**BRIEF:**
Among the records that follow, find the line with "purple ball [511,487,556,532]" and the line with "none -> orange bowling pin [579,240,608,280]". Set down those lines and all lines between them exactly, without adding anything.

**Scene edit records:**
* * * * * * * * *
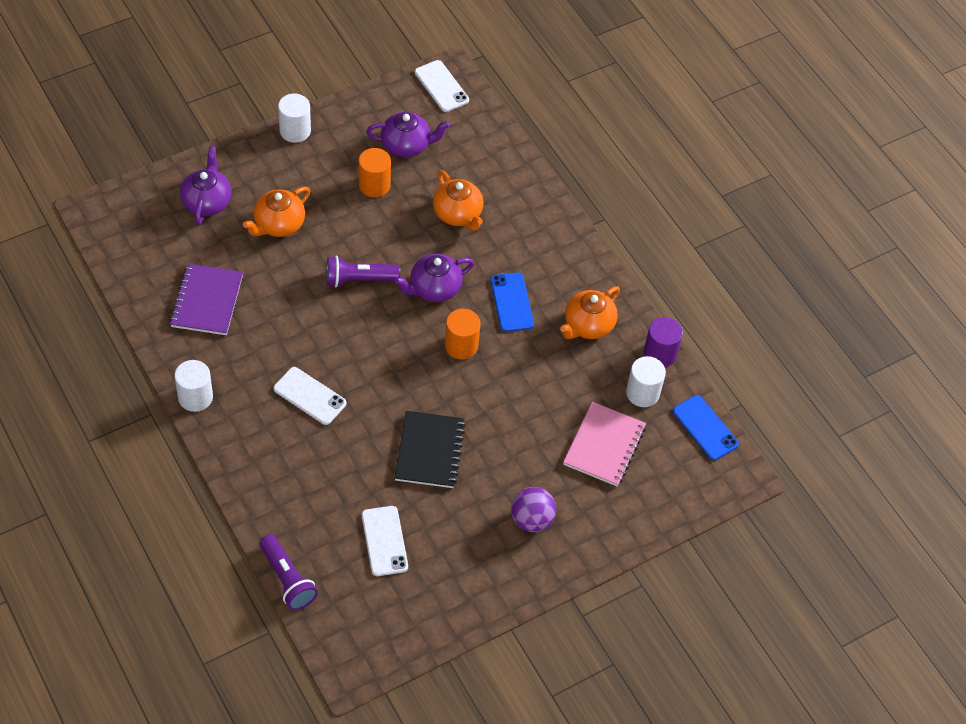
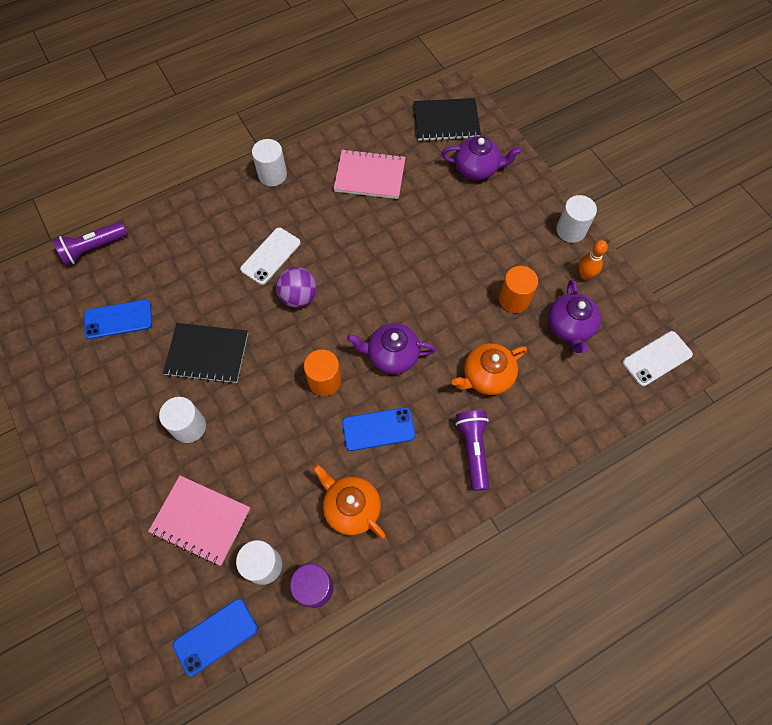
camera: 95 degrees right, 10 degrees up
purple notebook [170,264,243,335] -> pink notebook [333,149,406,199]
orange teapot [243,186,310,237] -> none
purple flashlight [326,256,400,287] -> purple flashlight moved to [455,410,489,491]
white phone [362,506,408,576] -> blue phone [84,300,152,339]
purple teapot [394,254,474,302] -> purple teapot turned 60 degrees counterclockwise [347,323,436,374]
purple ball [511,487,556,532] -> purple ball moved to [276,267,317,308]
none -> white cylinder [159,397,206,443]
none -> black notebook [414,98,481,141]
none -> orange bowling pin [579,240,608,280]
* * * * * * * * *
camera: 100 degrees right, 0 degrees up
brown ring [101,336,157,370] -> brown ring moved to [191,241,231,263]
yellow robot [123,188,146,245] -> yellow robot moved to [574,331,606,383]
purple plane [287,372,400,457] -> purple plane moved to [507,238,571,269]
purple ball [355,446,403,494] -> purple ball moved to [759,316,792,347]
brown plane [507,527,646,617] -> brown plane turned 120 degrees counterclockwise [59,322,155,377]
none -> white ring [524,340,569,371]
* * * * * * * * *
**TASK RESULT:**
purple ball [511,487,556,532] -> purple ball moved to [276,267,317,308]
none -> white cylinder [159,397,206,443]
none -> black notebook [414,98,481,141]
none -> orange bowling pin [579,240,608,280]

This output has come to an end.